┌────────
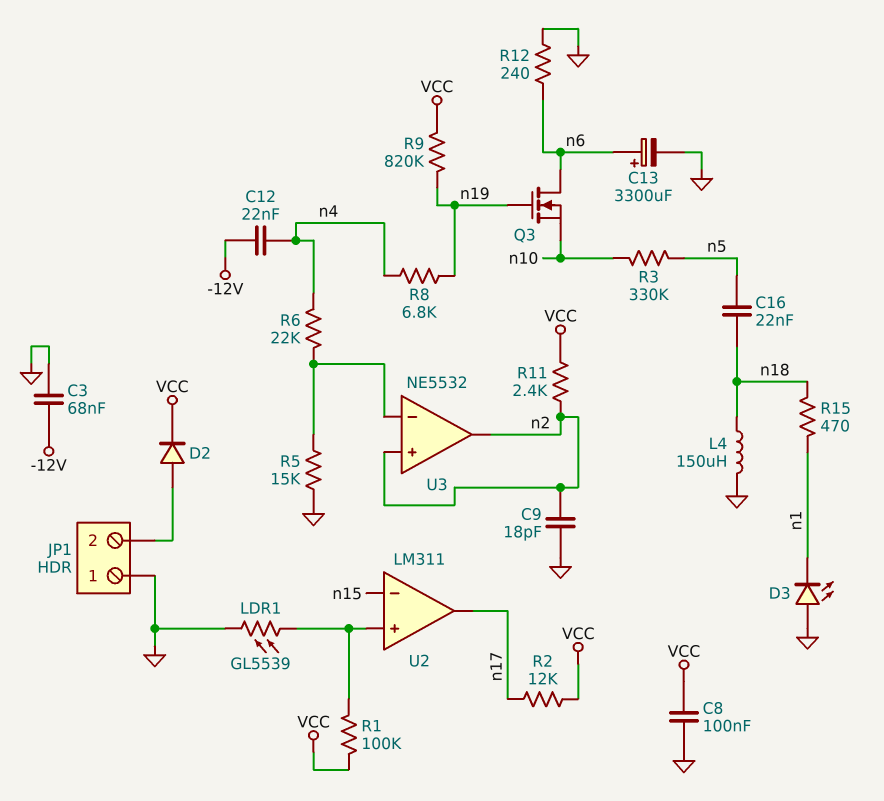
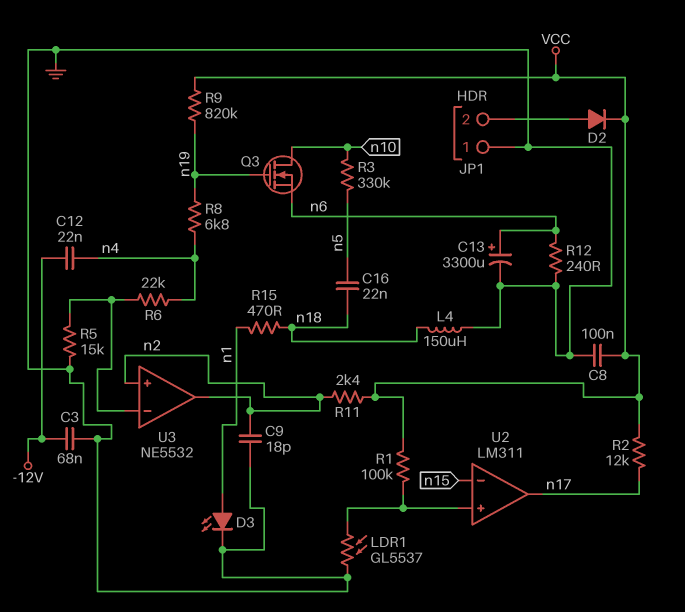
D3: LED (A GND, K n1) -> LED (A n1, K GND)
LDR1: GL5539 (GND, U2/in+) -> GL5537 (GND, U2/in+)
Q3: NMOS (G n19, D n6, S n10) -> NMOS (G n19, D n10, S n6)

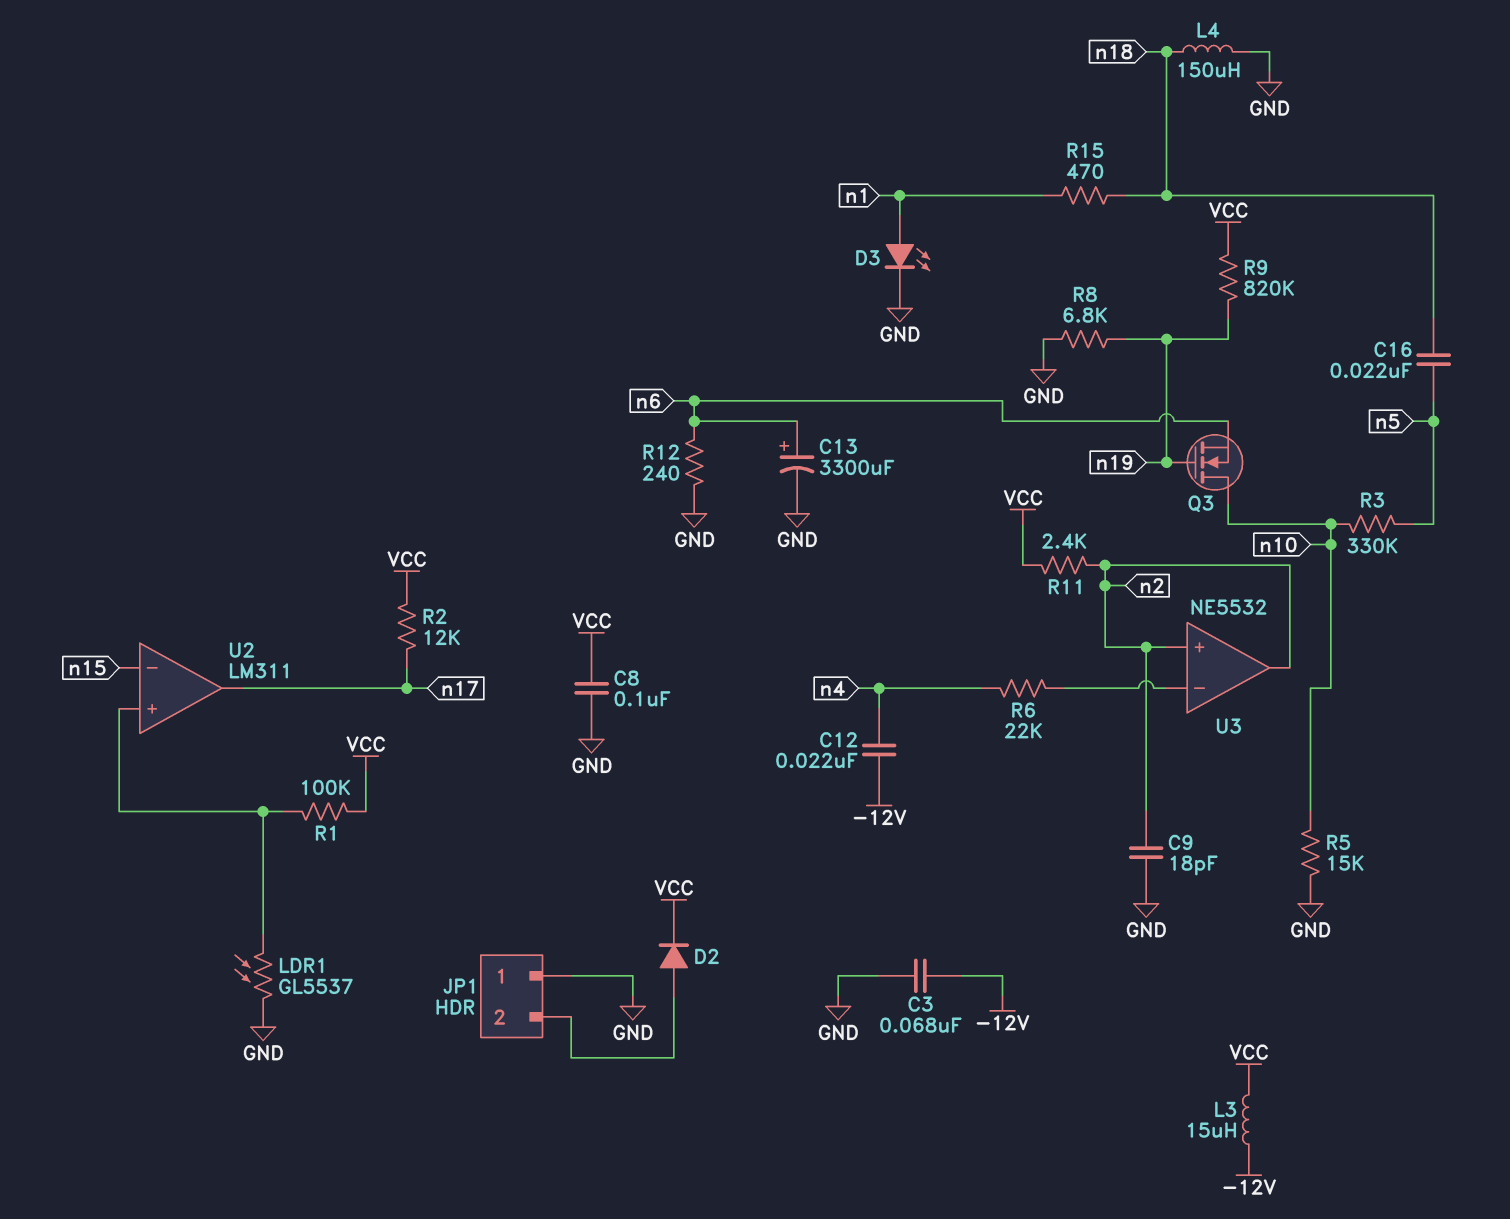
L3: none -> 15uH (-12V, VCC)
R5: 15k (GND, U3/in-) -> 15k (GND, n10)
R8: 6.8k (n4, n19) -> 6.8k (GND, n19)

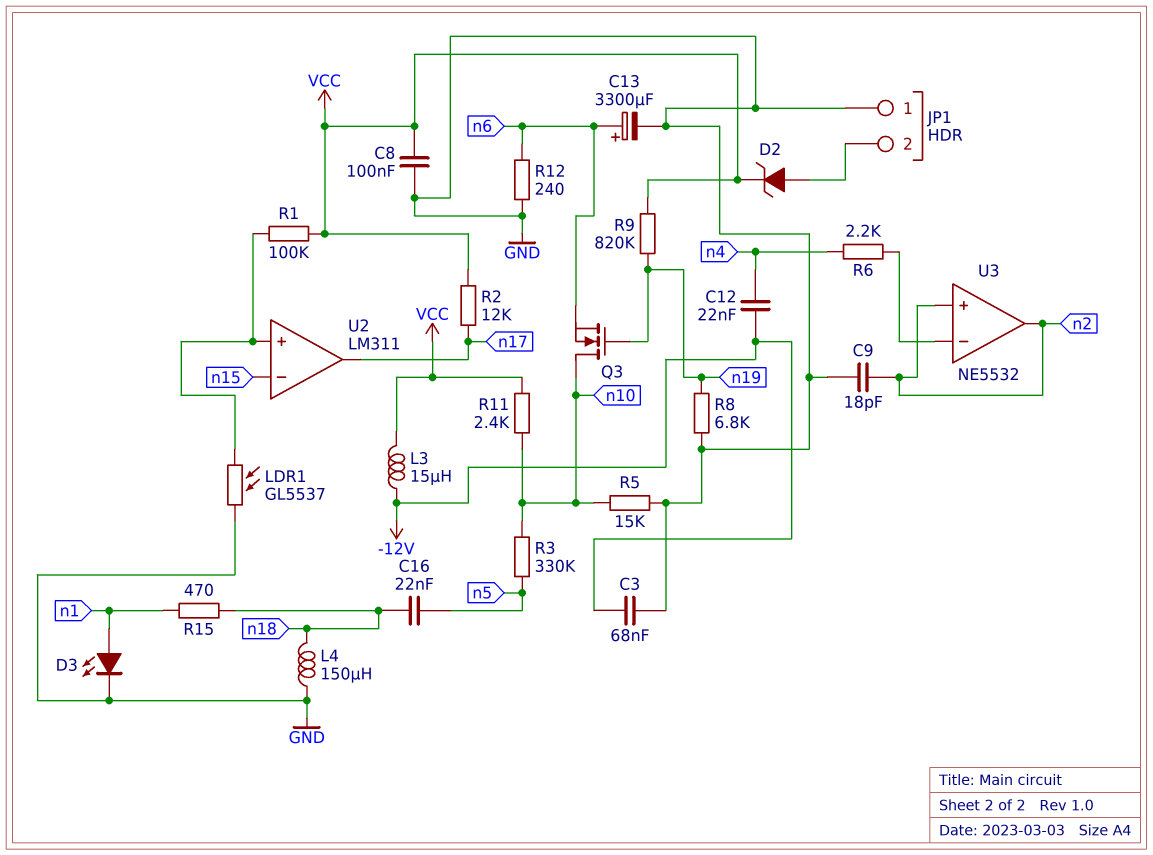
D2: diode (A JP1/2, K VCC) -> zener (A JP1/2, K VCC)
R6: 22k (U3/in-, n4) -> 2.2k (U3/in-, n4)
R11: 2.4k (VCC, n2) -> 2.4k (VCC, n10)

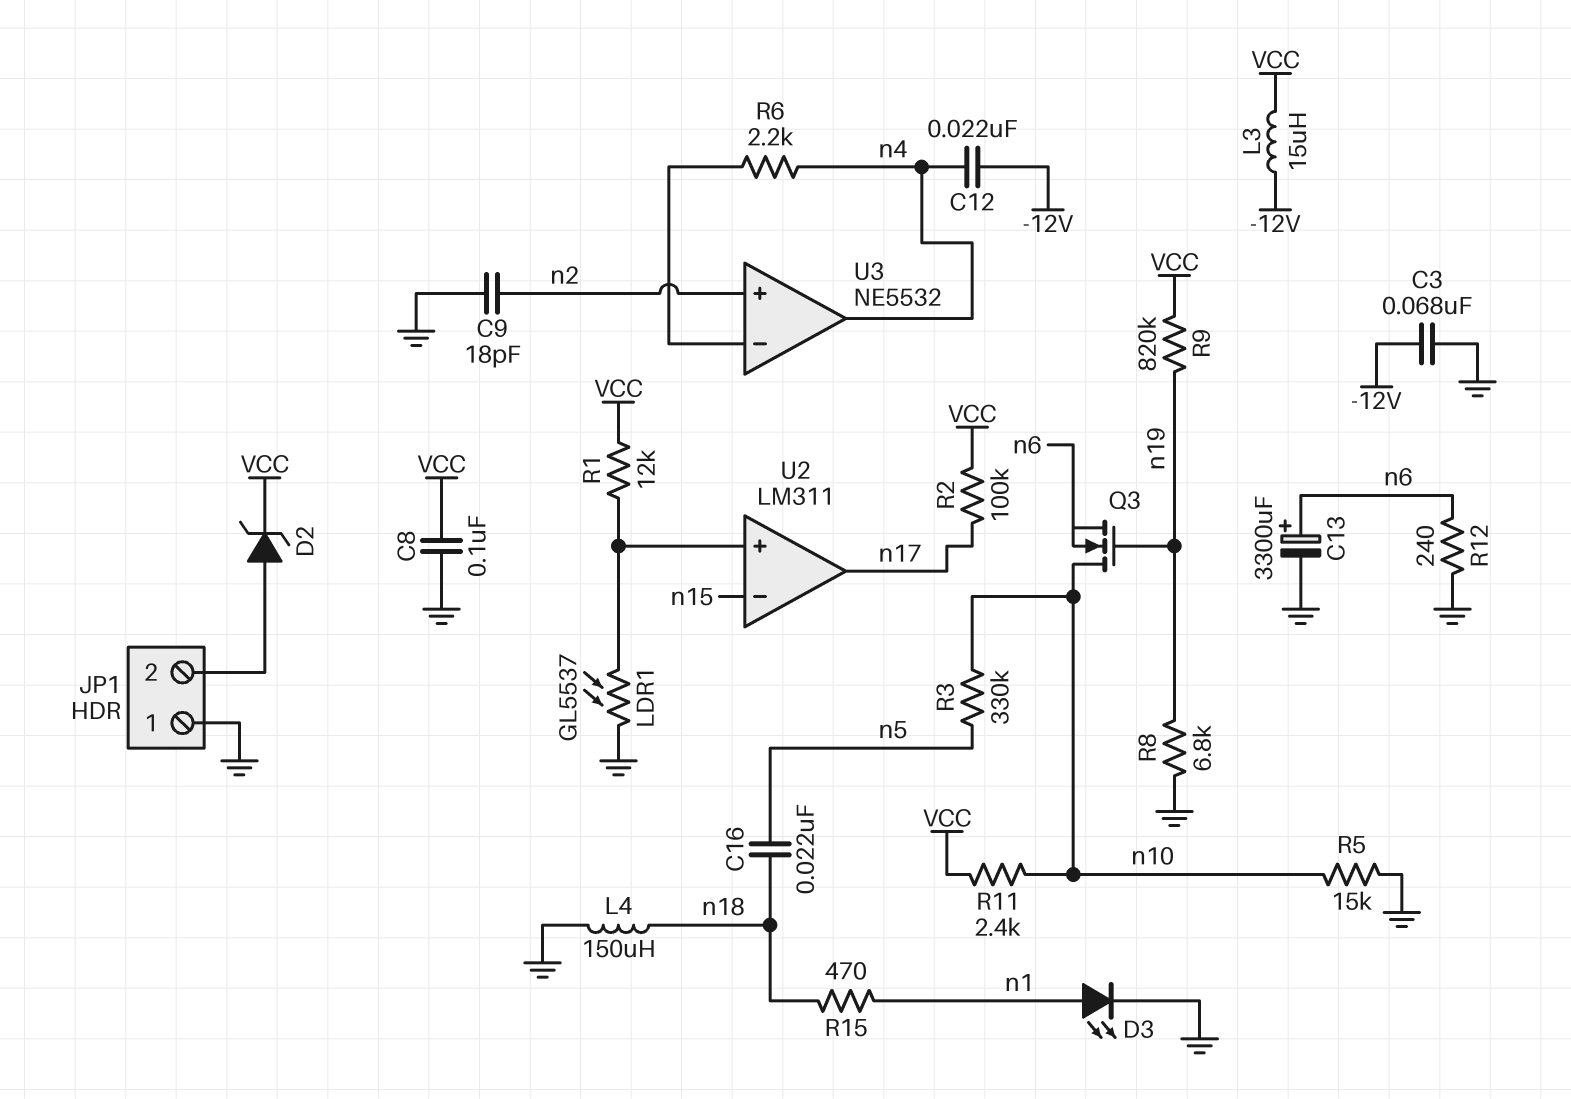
R1: 100k (U2/in+, VCC) -> 12k (U2/in+, VCC)
R2: 12k (VCC, n17) -> 100k (VCC, n17)
U3 pin out: n2 -> n4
└────────
▸ Exercise
Without copying any images, transcribe the records exactly as they stand.

▸ Solution for this task
D3: LED (A GND, K n1) -> LED (A n1, K GND)
LDR1: GL5539 (GND, U2/in+) -> GL5537 (GND, U2/in+)
Q3: NMOS (G n19, D n6, S n10) -> NMOS (G n19, D n10, S n6)

L3: none -> 15uH (-12V, VCC)
R5: 15k (GND, U3/in-) -> 15k (GND, n10)
R8: 6.8k (n4, n19) -> 6.8k (GND, n19)

D2: diode (A JP1/2, K VCC) -> zener (A JP1/2, K VCC)
R6: 22k (U3/in-, n4) -> 2.2k (U3/in-, n4)
R11: 2.4k (VCC, n2) -> 2.4k (VCC, n10)

R1: 100k (U2/in+, VCC) -> 12k (U2/in+, VCC)
R2: 12k (VCC, n17) -> 100k (VCC, n17)
U3 pin out: n2 -> n4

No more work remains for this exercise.